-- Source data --
################

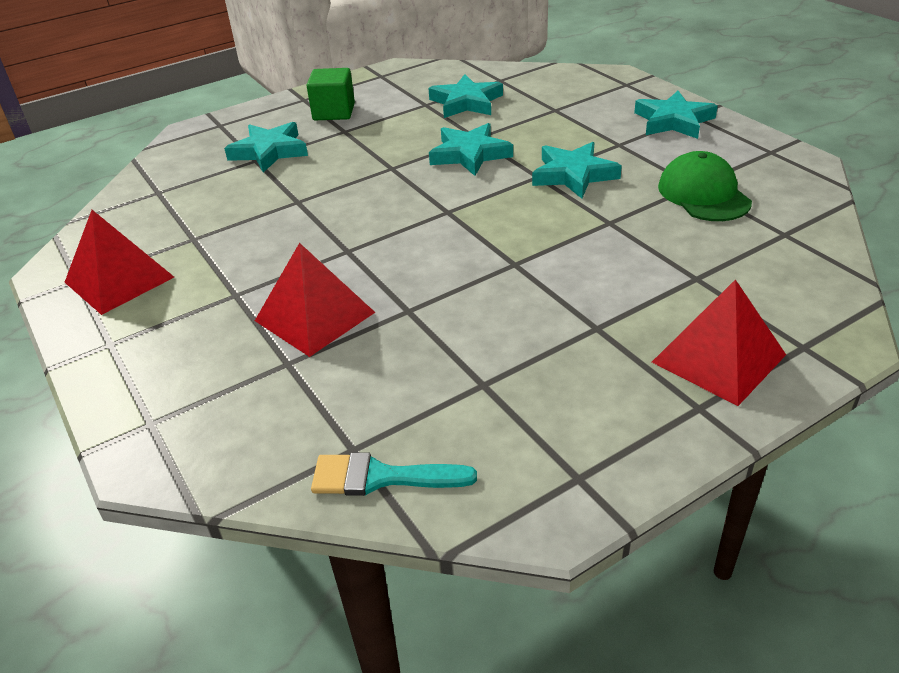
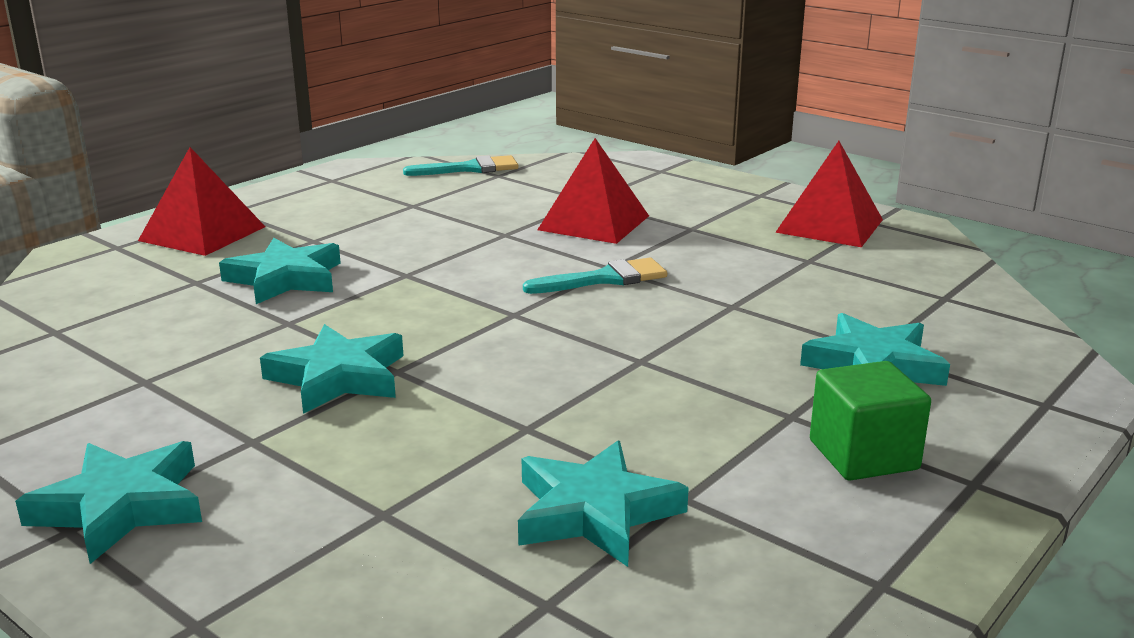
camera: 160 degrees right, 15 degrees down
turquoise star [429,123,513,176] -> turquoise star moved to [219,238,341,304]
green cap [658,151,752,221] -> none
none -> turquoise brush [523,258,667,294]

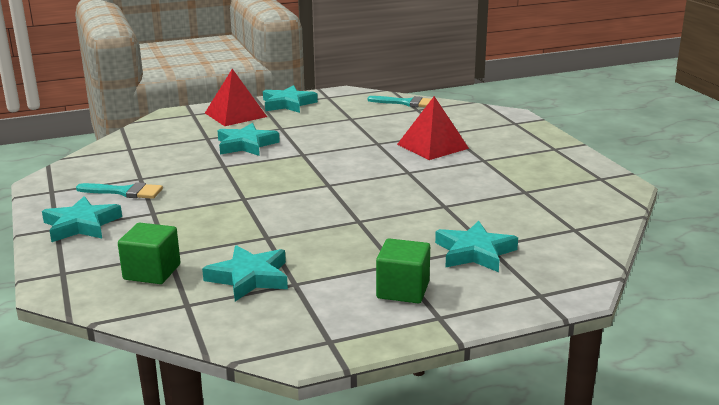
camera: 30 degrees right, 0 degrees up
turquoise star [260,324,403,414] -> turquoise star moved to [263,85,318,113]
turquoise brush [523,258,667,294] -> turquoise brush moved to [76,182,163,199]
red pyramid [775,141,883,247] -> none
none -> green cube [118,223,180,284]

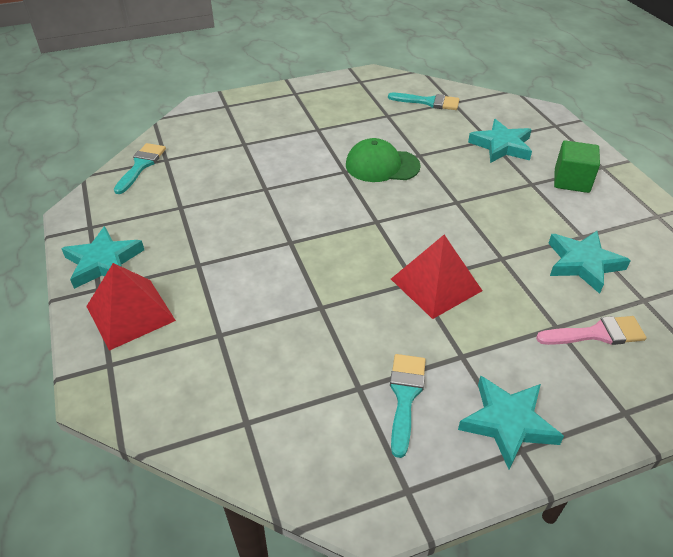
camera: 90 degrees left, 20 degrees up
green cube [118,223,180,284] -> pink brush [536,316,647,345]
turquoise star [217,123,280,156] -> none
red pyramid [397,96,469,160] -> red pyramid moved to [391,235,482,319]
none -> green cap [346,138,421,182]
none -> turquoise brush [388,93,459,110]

################

-- TASK BRIEF --
The answer must consist of each line in the entries above that includes "camera".

-- REPLY --
camera: 160 degrees right, 15 degrees down
camera: 30 degrees right, 0 degrees up
camera: 90 degrees left, 20 degrees up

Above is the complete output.